About this exercise: Copy all lines below that use the word "bowling".

** Opening Exercise input block **

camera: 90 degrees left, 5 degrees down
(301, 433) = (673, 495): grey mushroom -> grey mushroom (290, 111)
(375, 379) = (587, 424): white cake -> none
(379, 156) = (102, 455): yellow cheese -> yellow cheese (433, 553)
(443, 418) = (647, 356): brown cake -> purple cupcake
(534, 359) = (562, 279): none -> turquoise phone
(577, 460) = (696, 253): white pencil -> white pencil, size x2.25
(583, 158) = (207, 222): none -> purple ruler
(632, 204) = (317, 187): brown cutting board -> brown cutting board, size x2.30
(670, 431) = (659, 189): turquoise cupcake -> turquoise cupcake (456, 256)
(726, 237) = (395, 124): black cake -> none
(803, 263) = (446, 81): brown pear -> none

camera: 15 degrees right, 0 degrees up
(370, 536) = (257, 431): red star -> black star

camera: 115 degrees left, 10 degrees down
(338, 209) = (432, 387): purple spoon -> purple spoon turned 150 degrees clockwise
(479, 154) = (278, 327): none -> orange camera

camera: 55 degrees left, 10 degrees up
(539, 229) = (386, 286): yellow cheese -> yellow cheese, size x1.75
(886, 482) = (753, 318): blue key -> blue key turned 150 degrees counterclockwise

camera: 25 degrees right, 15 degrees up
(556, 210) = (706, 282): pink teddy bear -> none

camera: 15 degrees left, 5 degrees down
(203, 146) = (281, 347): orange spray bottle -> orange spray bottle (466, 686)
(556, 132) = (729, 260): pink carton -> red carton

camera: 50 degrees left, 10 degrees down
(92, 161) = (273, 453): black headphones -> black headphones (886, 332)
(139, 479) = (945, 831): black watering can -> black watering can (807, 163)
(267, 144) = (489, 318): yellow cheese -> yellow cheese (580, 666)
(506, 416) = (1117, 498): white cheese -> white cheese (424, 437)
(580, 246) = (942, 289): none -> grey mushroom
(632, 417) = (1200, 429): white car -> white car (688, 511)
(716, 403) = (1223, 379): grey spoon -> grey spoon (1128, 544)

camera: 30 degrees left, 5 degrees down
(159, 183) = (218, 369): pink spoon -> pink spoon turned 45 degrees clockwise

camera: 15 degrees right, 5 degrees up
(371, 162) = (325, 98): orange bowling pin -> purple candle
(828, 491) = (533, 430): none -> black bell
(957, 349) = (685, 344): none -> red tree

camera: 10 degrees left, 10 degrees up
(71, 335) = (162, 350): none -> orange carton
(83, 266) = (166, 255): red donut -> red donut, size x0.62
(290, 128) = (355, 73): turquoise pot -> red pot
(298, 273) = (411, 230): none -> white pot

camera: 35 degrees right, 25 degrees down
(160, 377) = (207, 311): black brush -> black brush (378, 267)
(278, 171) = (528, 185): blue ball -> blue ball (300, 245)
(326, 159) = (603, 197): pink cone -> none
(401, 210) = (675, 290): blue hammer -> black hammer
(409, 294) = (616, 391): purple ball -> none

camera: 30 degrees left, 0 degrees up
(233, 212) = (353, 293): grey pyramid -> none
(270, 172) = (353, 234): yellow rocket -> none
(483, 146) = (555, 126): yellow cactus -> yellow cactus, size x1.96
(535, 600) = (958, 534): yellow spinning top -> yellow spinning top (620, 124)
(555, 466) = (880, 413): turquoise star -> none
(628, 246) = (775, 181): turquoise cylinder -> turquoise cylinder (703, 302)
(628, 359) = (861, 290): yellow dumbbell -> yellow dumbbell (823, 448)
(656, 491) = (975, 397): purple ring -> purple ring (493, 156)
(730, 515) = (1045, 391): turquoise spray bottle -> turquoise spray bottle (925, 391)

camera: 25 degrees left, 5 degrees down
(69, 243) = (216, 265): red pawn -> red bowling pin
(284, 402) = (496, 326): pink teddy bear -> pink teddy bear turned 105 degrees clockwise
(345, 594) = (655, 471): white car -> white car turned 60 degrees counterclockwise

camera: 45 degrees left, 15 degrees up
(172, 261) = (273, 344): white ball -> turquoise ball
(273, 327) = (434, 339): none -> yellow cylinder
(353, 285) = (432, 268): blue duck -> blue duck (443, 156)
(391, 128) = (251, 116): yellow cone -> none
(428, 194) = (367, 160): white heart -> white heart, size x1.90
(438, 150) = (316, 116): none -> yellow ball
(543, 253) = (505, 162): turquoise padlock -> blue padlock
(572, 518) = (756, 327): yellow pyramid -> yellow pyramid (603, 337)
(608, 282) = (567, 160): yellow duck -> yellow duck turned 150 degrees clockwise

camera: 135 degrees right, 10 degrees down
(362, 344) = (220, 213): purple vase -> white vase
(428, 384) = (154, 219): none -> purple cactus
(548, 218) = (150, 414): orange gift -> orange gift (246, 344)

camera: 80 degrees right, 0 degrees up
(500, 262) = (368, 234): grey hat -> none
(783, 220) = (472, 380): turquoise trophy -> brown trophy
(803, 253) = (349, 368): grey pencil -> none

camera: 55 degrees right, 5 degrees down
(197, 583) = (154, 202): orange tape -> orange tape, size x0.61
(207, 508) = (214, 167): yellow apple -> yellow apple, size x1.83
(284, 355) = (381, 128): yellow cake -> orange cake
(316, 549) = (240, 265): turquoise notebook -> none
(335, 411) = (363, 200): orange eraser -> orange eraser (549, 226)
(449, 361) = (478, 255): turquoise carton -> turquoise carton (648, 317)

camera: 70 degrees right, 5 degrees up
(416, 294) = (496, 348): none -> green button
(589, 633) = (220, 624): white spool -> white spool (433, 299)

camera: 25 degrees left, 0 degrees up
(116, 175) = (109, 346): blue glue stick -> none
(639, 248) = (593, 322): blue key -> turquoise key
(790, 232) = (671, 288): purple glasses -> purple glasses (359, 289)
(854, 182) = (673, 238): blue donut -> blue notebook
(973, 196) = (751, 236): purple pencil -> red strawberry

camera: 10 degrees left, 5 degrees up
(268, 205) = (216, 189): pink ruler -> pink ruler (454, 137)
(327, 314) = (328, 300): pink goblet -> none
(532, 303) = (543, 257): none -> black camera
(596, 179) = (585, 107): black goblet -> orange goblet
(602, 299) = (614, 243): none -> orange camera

** Closing Exercise input block **

Answer box:
(371, 162) = (325, 98): orange bowling pin -> purple candle
(69, 243) = (216, 265): red pawn -> red bowling pin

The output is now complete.